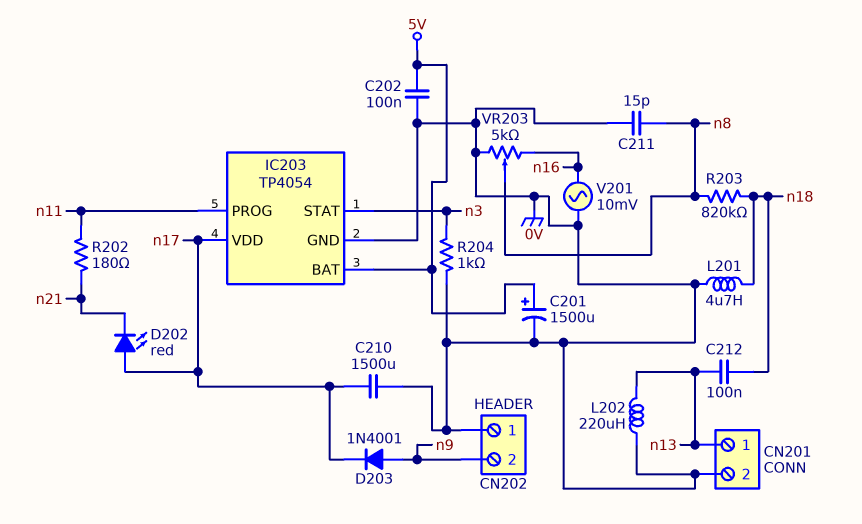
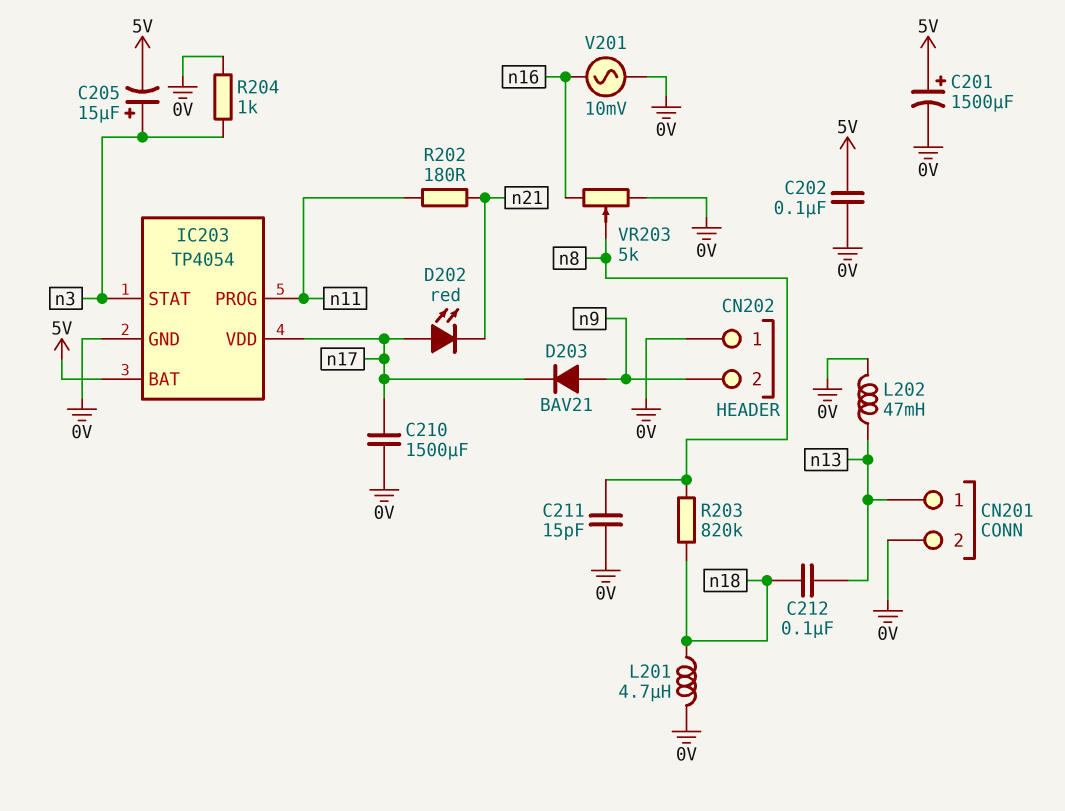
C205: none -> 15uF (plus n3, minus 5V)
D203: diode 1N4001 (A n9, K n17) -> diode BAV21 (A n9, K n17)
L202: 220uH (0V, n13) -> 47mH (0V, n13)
....
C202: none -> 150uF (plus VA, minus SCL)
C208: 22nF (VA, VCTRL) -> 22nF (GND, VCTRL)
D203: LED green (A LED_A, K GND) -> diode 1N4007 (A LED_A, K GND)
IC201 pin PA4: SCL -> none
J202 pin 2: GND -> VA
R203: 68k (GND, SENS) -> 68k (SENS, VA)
....
Your task is to retype the entries verbatim, starting with the line that holds "C205: none -> 15uF (plus n3, minus 5V)" and stopping after the line that holds "L202: 220uH (0V, n13) -> 47mH (0V, n13)".

C205: none -> 15uF (plus n3, minus 5V)
D203: diode 1N4001 (A n9, K n17) -> diode BAV21 (A n9, K n17)
L202: 220uH (0V, n13) -> 47mH (0V, n13)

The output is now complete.